What the exercise asks »
Below this line are records; transcribe exactly the lines between the one holding "C2: 470nF (NET6, P1/2) -> 470nF (DGND, P1/2)" and the one holding "TP1: test point (NET1) -> none", inclusive, and omit the pictures.

Material provided »
****************
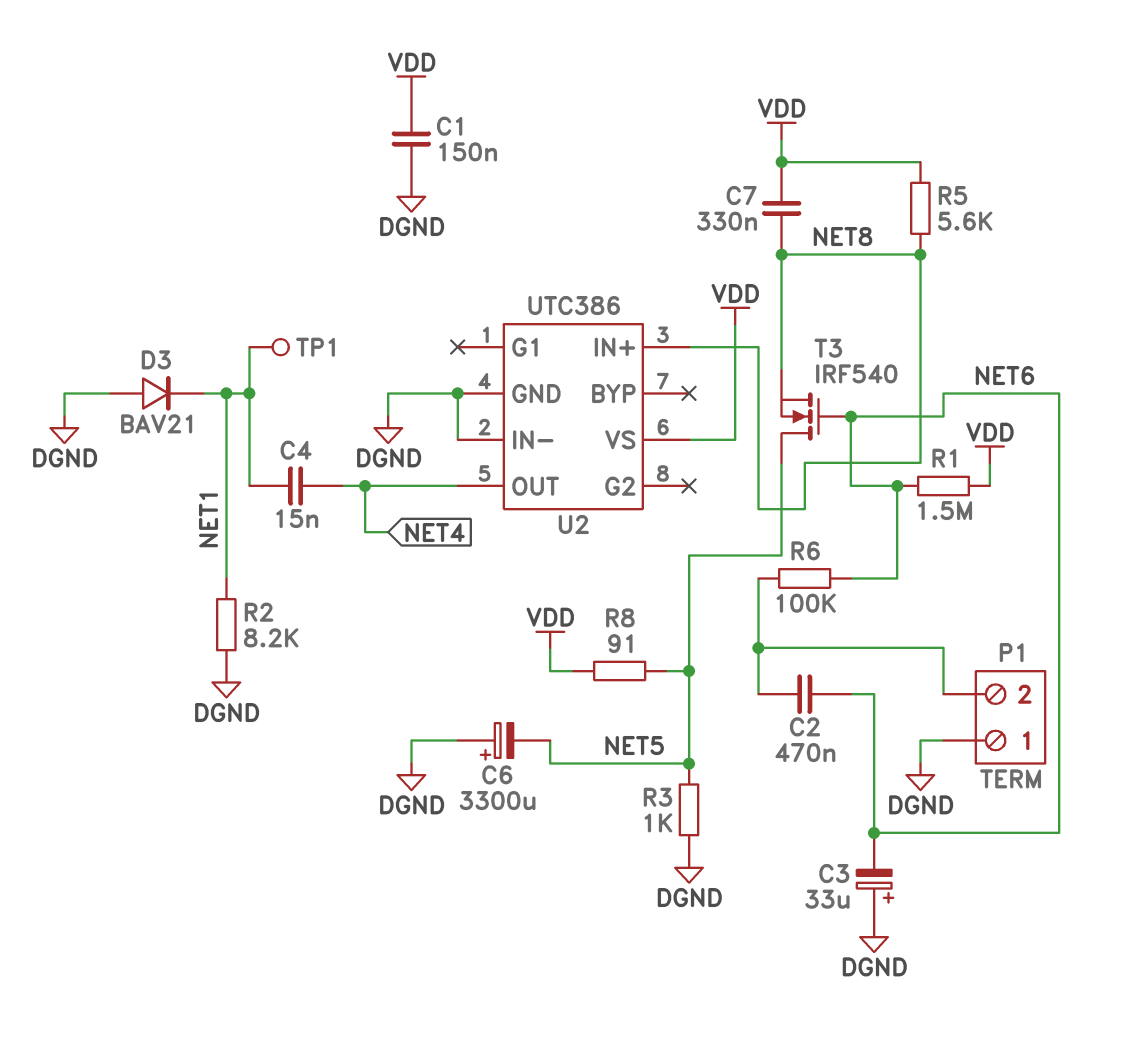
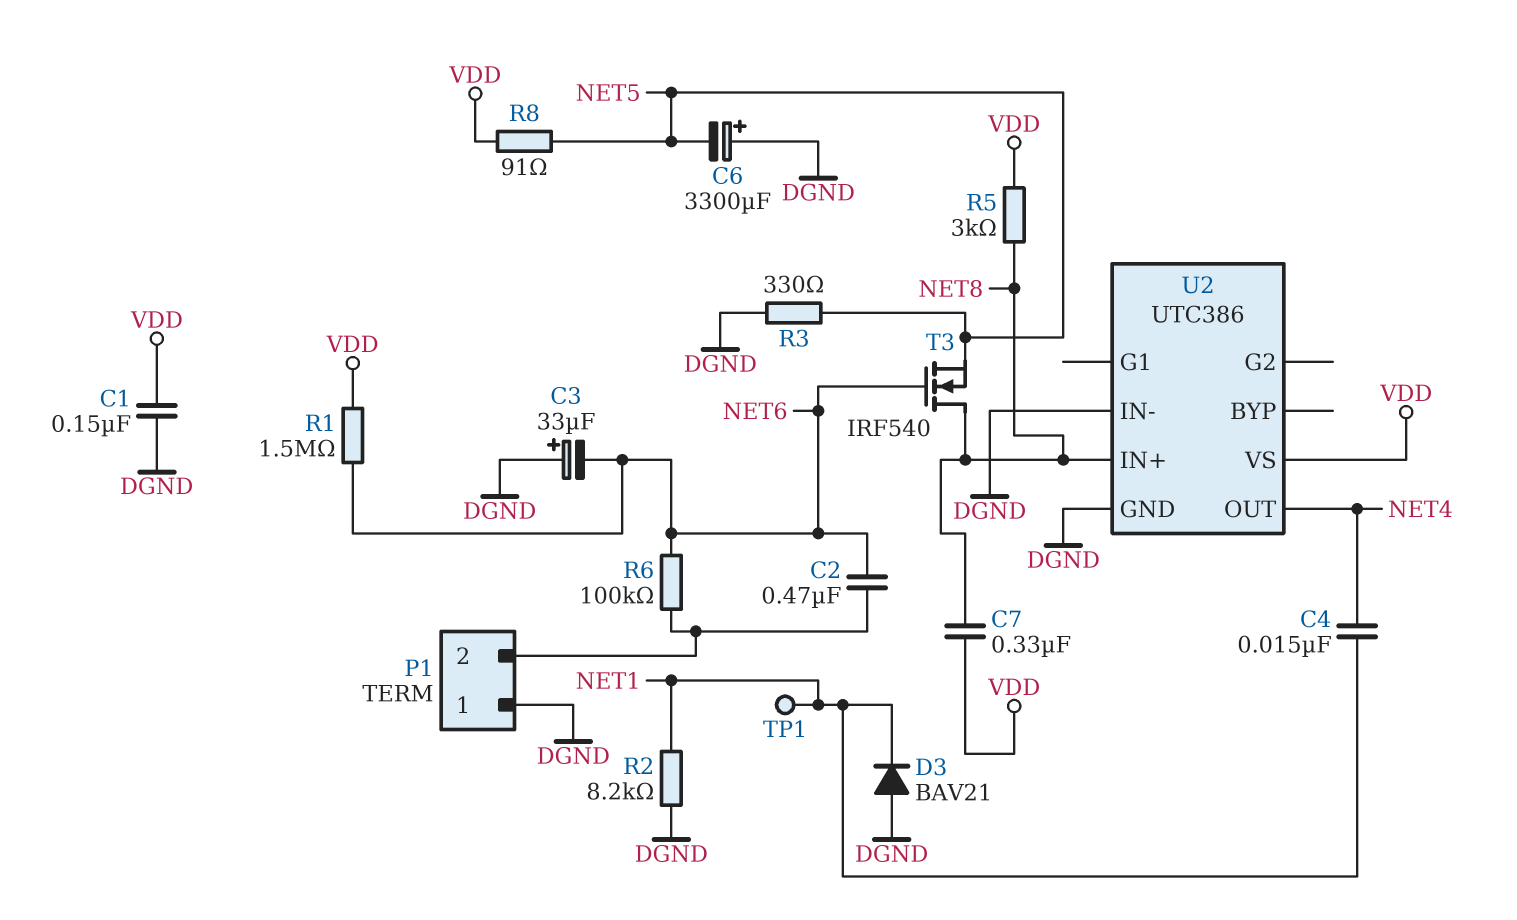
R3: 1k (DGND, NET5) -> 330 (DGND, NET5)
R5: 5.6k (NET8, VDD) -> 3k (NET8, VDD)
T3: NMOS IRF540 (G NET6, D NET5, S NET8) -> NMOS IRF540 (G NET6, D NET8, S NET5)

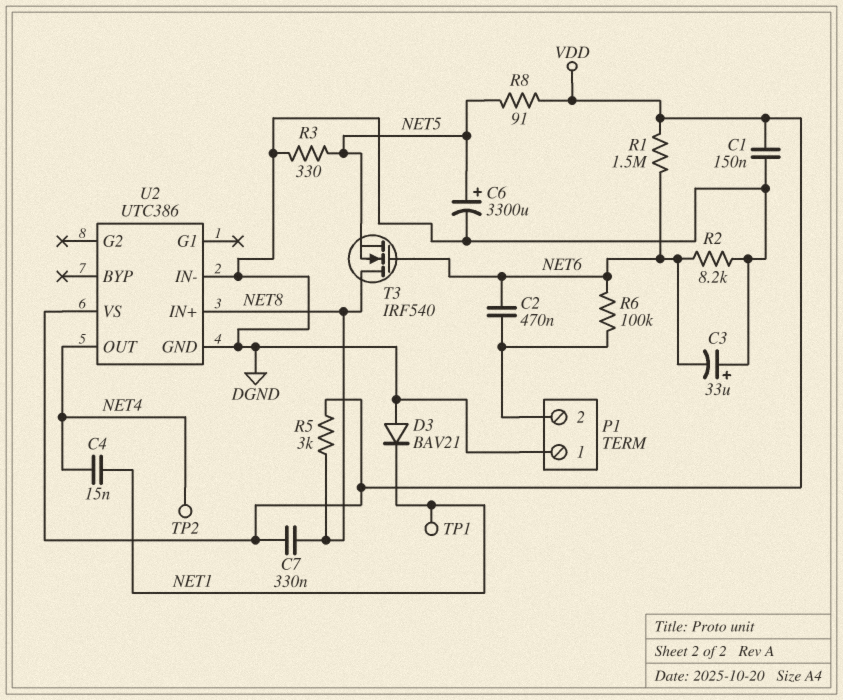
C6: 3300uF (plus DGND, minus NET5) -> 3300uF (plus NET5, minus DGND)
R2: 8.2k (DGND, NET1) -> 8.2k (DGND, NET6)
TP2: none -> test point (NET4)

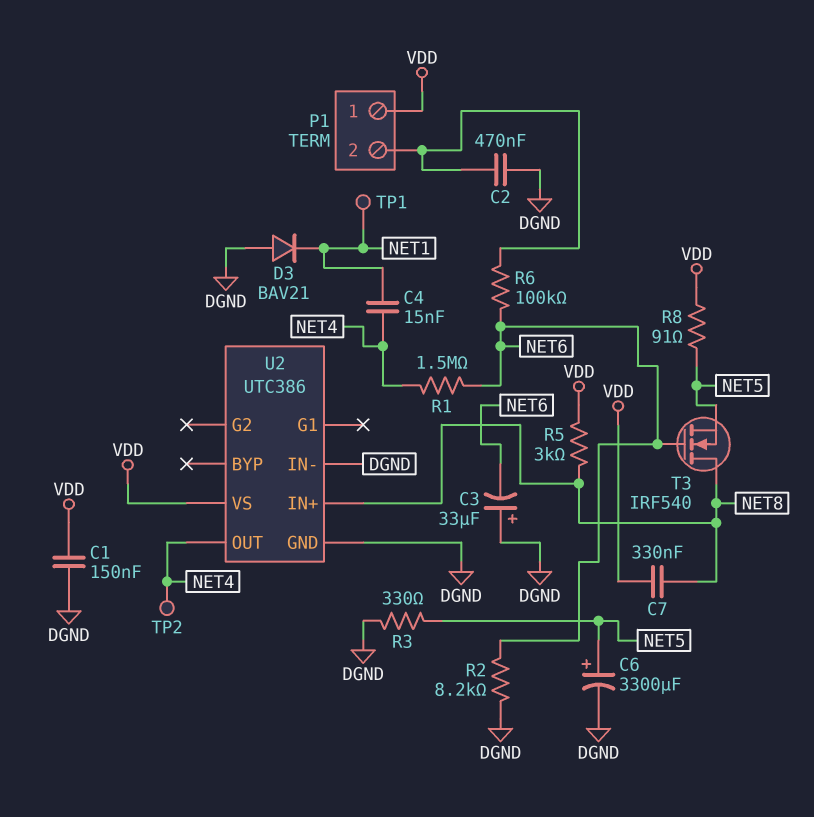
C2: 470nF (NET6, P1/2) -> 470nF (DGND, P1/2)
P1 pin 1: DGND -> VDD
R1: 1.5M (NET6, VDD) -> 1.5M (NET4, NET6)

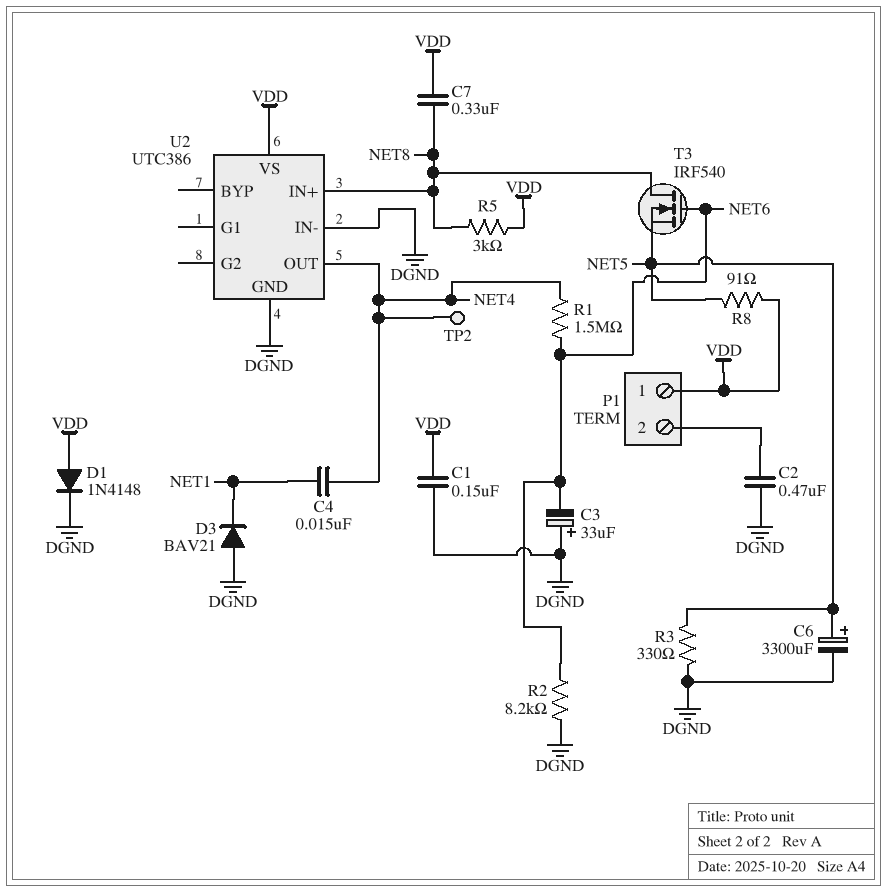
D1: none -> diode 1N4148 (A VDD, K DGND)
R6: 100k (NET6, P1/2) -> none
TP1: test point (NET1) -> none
****************
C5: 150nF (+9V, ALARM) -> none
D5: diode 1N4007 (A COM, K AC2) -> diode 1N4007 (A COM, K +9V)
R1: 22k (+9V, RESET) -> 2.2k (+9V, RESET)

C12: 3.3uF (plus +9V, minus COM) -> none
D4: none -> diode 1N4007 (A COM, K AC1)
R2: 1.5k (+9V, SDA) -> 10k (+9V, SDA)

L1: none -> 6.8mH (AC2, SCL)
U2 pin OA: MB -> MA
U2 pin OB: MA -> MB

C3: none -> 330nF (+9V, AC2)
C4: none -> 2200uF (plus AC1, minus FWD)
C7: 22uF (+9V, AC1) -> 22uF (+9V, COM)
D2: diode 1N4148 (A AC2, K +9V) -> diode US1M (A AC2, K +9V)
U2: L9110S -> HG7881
****************
Result below »
C2: 470nF (NET6, P1/2) -> 470nF (DGND, P1/2)
P1 pin 1: DGND -> VDD
R1: 1.5M (NET6, VDD) -> 1.5M (NET4, NET6)

D1: none -> diode 1N4148 (A VDD, K DGND)
R6: 100k (NET6, P1/2) -> none
TP1: test point (NET1) -> none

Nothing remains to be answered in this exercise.